EXERCISE DIRECTIONS - Look below for the line that contains "white brick I6:I7", then copy it and each following line exactly, through and including the line that contains "blue brick B13:C13".

EXERCISE INPUTS -
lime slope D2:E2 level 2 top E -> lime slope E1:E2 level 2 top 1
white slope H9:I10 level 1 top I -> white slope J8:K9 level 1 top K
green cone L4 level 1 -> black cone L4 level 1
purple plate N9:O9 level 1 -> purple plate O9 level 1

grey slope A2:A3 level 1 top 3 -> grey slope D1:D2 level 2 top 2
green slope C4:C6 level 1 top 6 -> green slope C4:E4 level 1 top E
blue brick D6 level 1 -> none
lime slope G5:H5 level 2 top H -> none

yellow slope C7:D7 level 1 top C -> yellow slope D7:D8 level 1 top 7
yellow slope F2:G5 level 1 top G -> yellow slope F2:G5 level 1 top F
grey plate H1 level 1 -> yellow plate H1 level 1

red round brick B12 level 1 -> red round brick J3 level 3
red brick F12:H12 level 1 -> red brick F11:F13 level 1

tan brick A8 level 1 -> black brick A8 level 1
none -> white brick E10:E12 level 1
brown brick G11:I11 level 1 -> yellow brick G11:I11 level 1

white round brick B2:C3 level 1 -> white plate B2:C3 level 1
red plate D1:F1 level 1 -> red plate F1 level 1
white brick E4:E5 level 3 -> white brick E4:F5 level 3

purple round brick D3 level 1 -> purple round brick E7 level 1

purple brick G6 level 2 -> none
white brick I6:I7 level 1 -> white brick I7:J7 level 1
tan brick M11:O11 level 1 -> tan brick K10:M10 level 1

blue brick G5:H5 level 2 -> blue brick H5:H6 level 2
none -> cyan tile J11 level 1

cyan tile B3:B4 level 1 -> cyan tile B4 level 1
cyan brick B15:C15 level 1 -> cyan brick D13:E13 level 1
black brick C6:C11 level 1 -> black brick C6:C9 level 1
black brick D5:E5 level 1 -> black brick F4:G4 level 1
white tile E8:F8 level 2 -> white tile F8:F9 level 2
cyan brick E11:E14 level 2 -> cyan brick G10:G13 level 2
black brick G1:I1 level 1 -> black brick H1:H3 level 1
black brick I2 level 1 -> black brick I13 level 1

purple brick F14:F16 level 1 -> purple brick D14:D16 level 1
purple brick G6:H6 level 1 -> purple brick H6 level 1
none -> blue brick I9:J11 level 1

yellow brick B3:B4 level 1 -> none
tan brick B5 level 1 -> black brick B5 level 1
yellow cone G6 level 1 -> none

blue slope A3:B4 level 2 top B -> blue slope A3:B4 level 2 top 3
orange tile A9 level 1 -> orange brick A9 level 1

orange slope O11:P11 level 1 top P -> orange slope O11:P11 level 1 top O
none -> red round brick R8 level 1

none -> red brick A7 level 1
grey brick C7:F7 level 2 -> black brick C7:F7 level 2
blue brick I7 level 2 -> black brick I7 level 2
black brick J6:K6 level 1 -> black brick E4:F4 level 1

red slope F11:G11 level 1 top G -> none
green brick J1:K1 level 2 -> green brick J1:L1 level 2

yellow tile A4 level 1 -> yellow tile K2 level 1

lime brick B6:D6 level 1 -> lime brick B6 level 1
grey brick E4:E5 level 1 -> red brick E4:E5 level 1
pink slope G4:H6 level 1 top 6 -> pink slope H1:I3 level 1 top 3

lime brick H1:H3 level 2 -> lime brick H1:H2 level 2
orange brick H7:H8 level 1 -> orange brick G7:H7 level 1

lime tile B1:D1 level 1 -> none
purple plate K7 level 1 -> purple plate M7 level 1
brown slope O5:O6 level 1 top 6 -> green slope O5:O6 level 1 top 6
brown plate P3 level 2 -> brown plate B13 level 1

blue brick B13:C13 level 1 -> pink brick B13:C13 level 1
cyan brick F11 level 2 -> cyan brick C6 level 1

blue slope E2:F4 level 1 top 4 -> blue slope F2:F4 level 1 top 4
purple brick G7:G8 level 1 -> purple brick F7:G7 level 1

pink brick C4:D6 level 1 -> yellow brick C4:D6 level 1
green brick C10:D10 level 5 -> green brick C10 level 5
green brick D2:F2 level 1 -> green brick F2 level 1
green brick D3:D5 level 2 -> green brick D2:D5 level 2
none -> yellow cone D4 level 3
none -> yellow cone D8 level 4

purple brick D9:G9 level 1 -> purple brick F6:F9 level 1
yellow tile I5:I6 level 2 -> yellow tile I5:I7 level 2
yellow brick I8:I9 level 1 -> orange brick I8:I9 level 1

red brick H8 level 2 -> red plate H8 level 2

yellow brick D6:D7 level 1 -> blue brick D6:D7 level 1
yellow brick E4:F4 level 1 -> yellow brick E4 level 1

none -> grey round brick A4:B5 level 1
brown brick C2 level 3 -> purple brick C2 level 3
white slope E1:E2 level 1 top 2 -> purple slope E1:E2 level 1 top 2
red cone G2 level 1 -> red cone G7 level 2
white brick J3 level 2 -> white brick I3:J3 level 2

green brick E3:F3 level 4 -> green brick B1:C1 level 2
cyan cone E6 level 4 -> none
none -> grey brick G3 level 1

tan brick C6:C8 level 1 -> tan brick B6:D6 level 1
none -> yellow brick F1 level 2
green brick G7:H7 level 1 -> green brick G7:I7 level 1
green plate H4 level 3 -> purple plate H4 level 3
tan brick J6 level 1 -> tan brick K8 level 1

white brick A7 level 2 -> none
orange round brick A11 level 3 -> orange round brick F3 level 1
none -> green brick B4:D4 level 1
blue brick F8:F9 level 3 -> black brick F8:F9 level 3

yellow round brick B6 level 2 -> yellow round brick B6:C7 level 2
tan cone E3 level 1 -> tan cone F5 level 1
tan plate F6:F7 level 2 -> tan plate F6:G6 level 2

SOLUTION FOR THIS TASK -
white brick I6:I7 level 1 -> white brick I7:J7 level 1
tan brick M11:O11 level 1 -> tan brick K10:M10 level 1

blue brick G5:H5 level 2 -> blue brick H5:H6 level 2
none -> cyan tile J11 level 1

cyan tile B3:B4 level 1 -> cyan tile B4 level 1
cyan brick B15:C15 level 1 -> cyan brick D13:E13 level 1
black brick C6:C11 level 1 -> black brick C6:C9 level 1
black brick D5:E5 level 1 -> black brick F4:G4 level 1
white tile E8:F8 level 2 -> white tile F8:F9 level 2
cyan brick E11:E14 level 2 -> cyan brick G10:G13 level 2
black brick G1:I1 level 1 -> black brick H1:H3 level 1
black brick I2 level 1 -> black brick I13 level 1

purple brick F14:F16 level 1 -> purple brick D14:D16 level 1
purple brick G6:H6 level 1 -> purple brick H6 level 1
none -> blue brick I9:J11 level 1

yellow brick B3:B4 level 1 -> none
tan brick B5 level 1 -> black brick B5 level 1
yellow cone G6 level 1 -> none

blue slope A3:B4 level 2 top B -> blue slope A3:B4 level 2 top 3
orange tile A9 level 1 -> orange brick A9 level 1

orange slope O11:P11 level 1 top P -> orange slope O11:P11 level 1 top O
none -> red round brick R8 level 1

none -> red brick A7 level 1
grey brick C7:F7 level 2 -> black brick C7:F7 level 2
blue brick I7 level 2 -> black brick I7 level 2
black brick J6:K6 level 1 -> black brick E4:F4 level 1

red slope F11:G11 level 1 top G -> none
green brick J1:K1 level 2 -> green brick J1:L1 level 2

yellow tile A4 level 1 -> yellow tile K2 level 1

lime brick B6:D6 level 1 -> lime brick B6 level 1
grey brick E4:E5 level 1 -> red brick E4:E5 level 1
pink slope G4:H6 level 1 top 6 -> pink slope H1:I3 level 1 top 3

lime brick H1:H3 level 2 -> lime brick H1:H2 level 2
orange brick H7:H8 level 1 -> orange brick G7:H7 level 1

lime tile B1:D1 level 1 -> none
purple plate K7 level 1 -> purple plate M7 level 1
brown slope O5:O6 level 1 top 6 -> green slope O5:O6 level 1 top 6
brown plate P3 level 2 -> brown plate B13 level 1

blue brick B13:C13 level 1 -> pink brick B13:C13 level 1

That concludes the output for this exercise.